> _Task brief_:
Skipping the images, transcribe each record below as it is.

Image change detection data
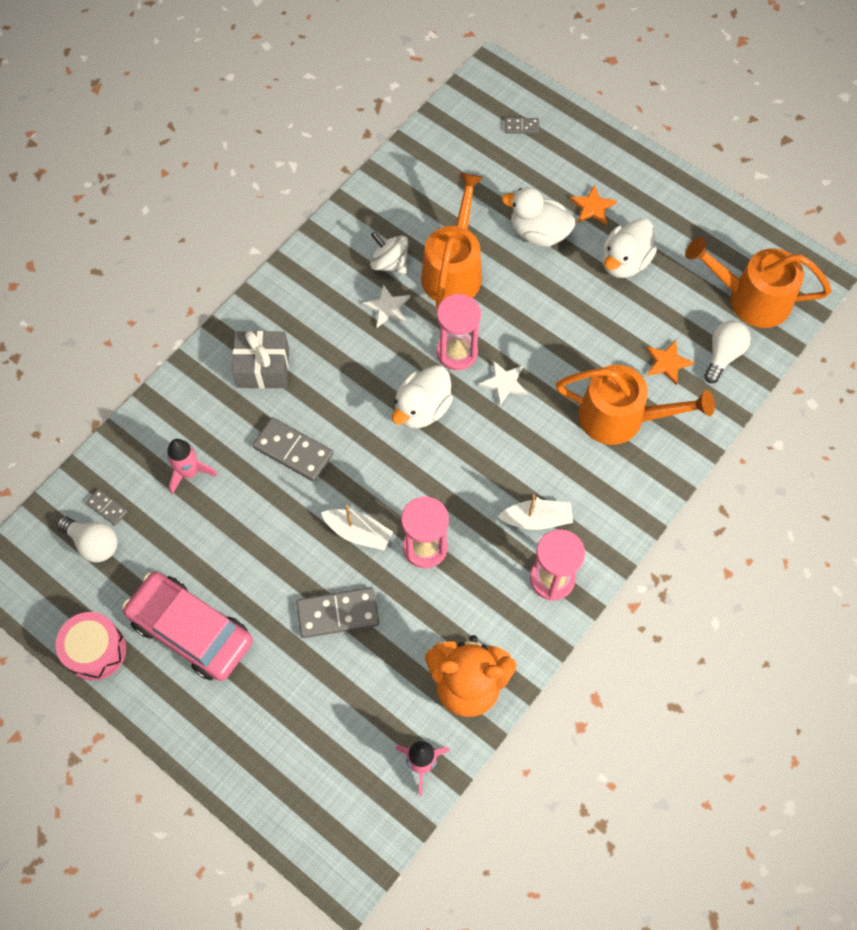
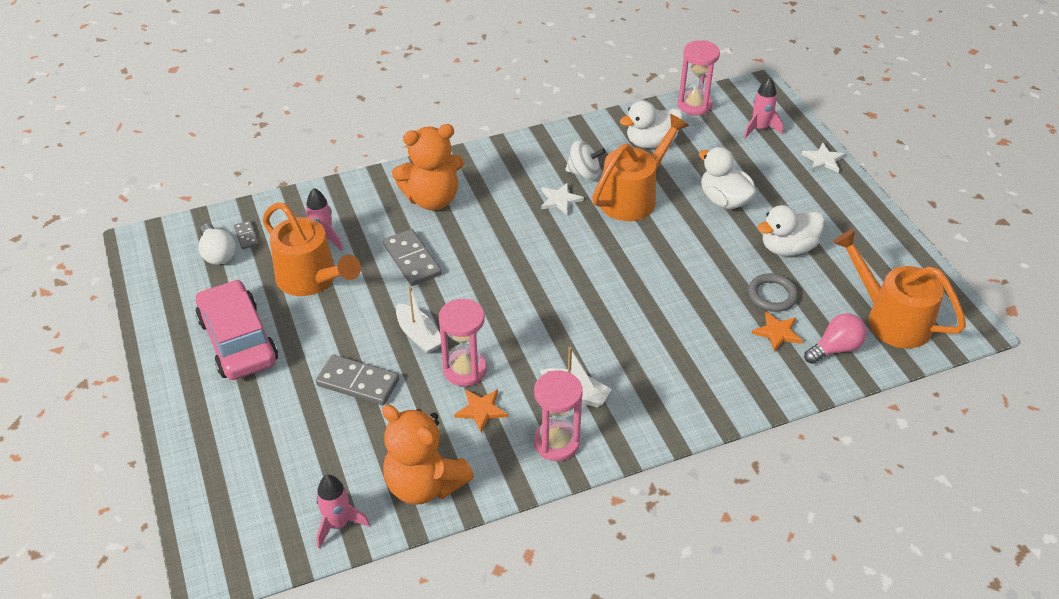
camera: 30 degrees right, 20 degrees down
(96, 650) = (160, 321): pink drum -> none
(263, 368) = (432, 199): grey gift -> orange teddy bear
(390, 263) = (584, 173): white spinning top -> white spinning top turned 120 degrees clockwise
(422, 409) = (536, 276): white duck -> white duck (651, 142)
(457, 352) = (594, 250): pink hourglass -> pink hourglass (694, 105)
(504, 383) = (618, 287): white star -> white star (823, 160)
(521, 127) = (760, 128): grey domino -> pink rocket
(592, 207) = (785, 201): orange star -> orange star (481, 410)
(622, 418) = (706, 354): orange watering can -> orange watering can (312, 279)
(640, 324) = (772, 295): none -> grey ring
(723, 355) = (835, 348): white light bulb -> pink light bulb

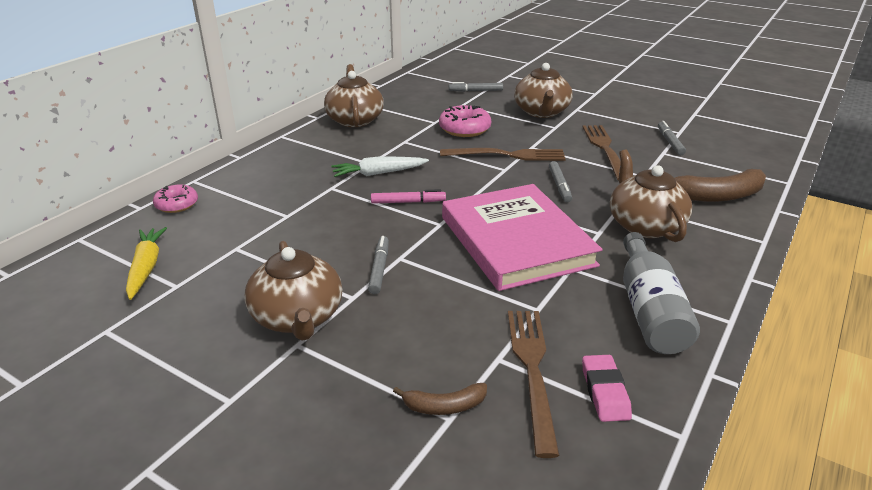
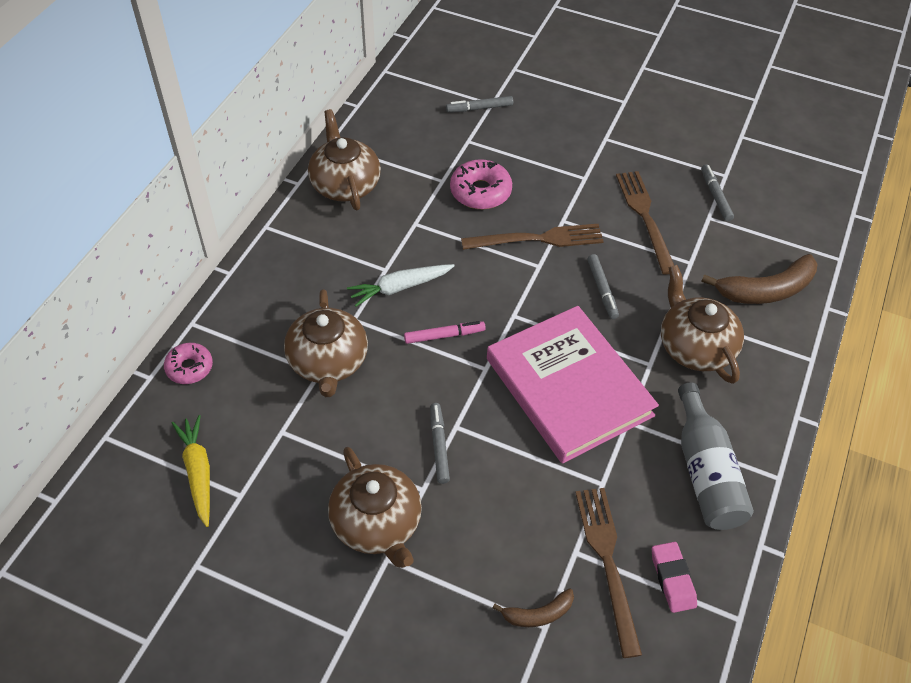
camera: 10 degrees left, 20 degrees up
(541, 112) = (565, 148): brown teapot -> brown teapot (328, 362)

> _Exercise answer_:
camera: 30 degrees right, 20 degrees down
(96, 650) = (160, 321): pink drum -> none
(263, 368) = (432, 199): grey gift -> orange teddy bear
(390, 263) = (584, 173): white spinning top -> white spinning top turned 120 degrees clockwise
(422, 409) = (536, 276): white duck -> white duck (651, 142)
(457, 352) = (594, 250): pink hourglass -> pink hourglass (694, 105)
(504, 383) = (618, 287): white star -> white star (823, 160)
(521, 127) = (760, 128): grey domino -> pink rocket
(592, 207) = (785, 201): orange star -> orange star (481, 410)
(622, 418) = (706, 354): orange watering can -> orange watering can (312, 279)
(640, 324) = (772, 295): none -> grey ring
(723, 355) = (835, 348): white light bulb -> pink light bulb

camera: 10 degrees left, 20 degrees up
(541, 112) = (565, 148): brown teapot -> brown teapot (328, 362)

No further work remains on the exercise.